# [Data for this task]
--- START ---

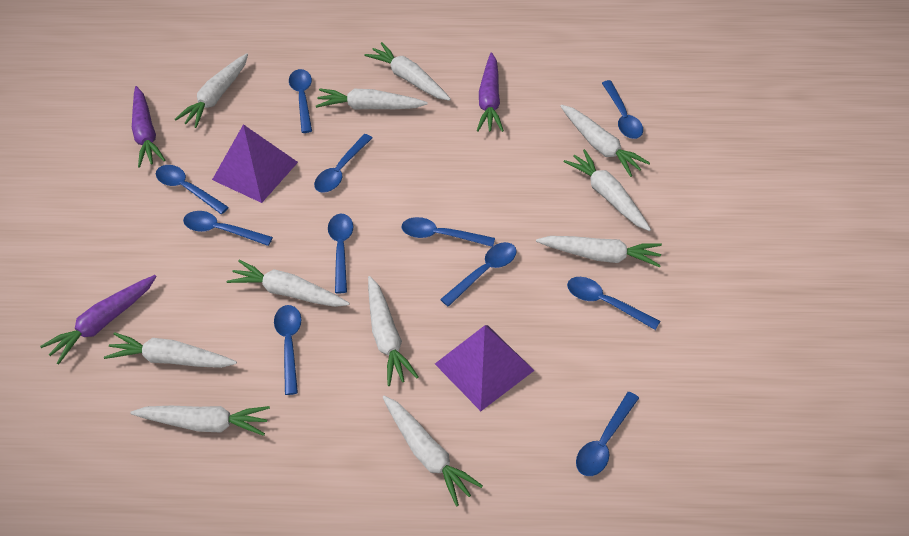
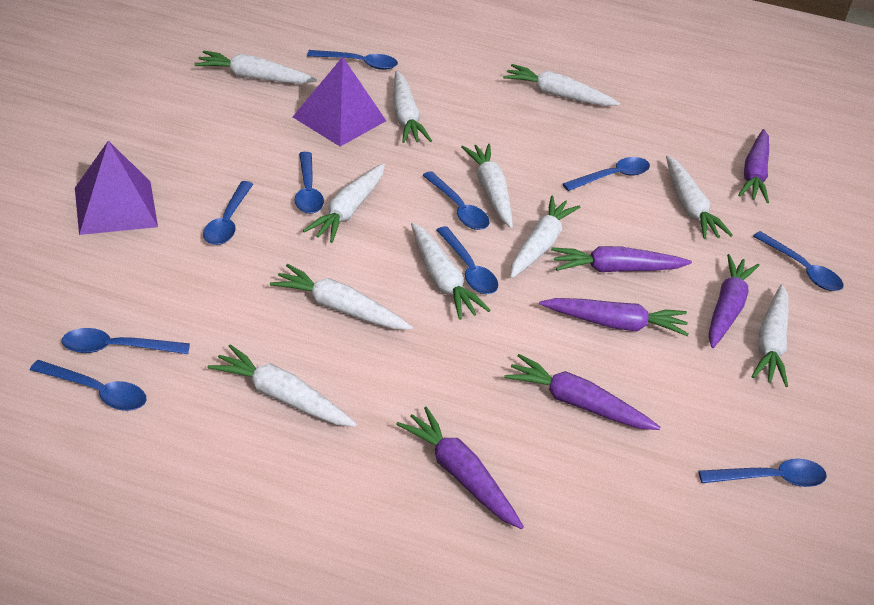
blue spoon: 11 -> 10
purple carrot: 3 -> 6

--- END ---
--- START ---

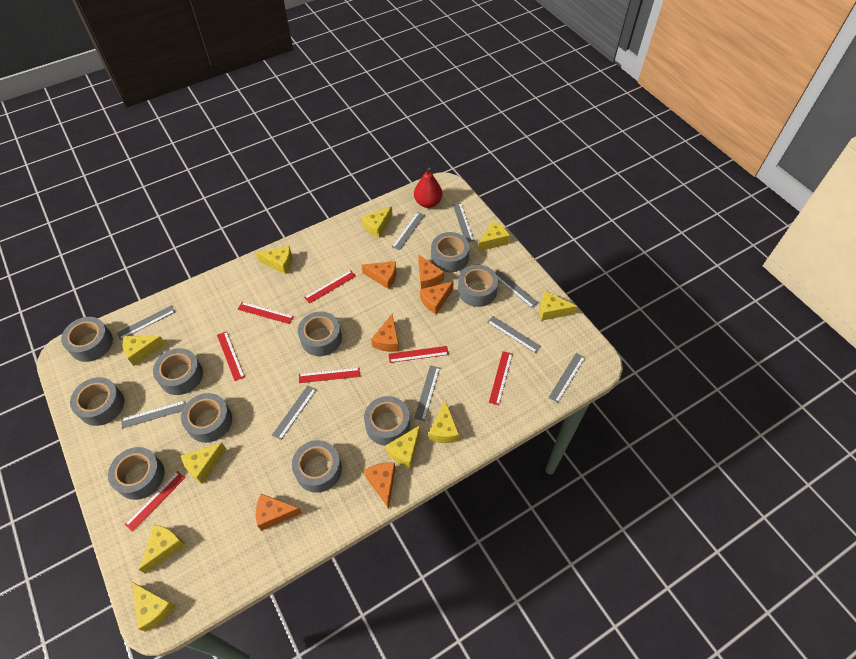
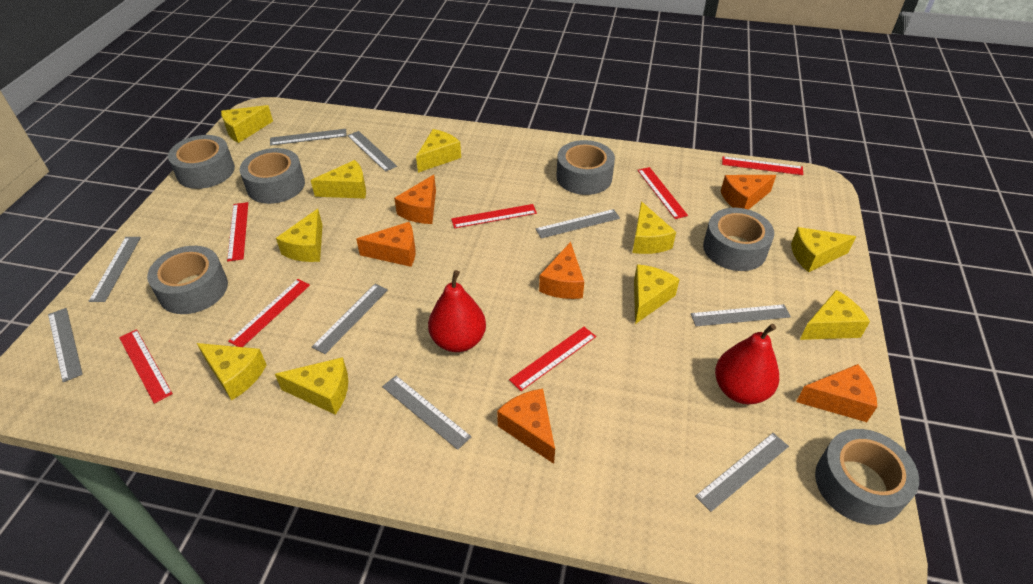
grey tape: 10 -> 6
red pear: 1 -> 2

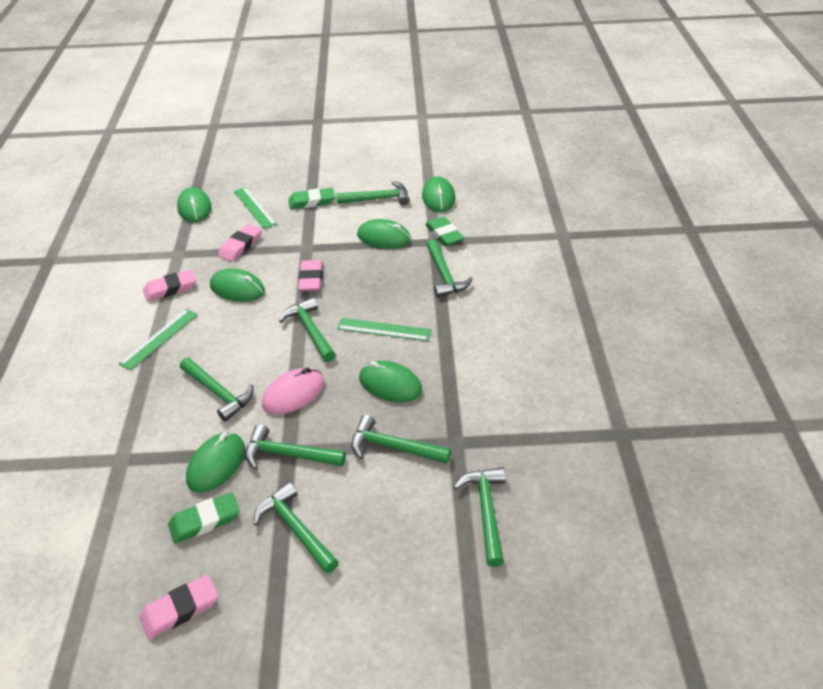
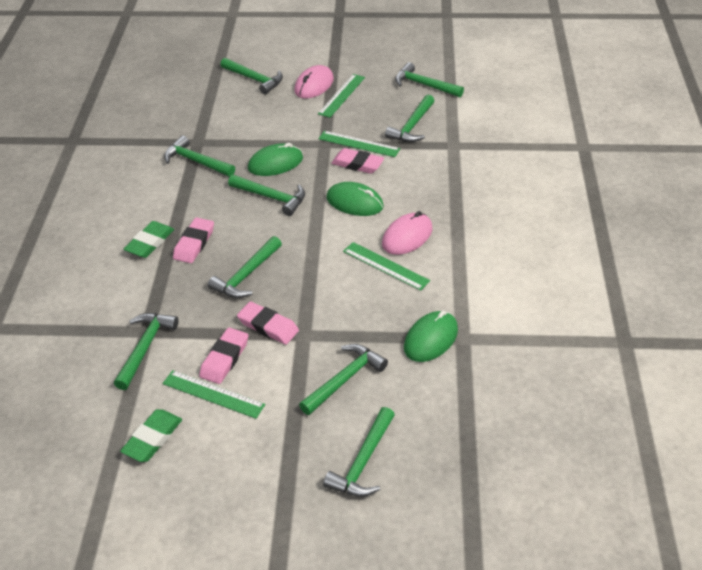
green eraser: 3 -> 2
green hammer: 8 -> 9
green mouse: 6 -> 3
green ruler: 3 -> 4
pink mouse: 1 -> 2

--- END ---

# [Exercise requirements]
Count the lines above that contain the word "green", and reply with only that number.

# [Solution to the problem]
4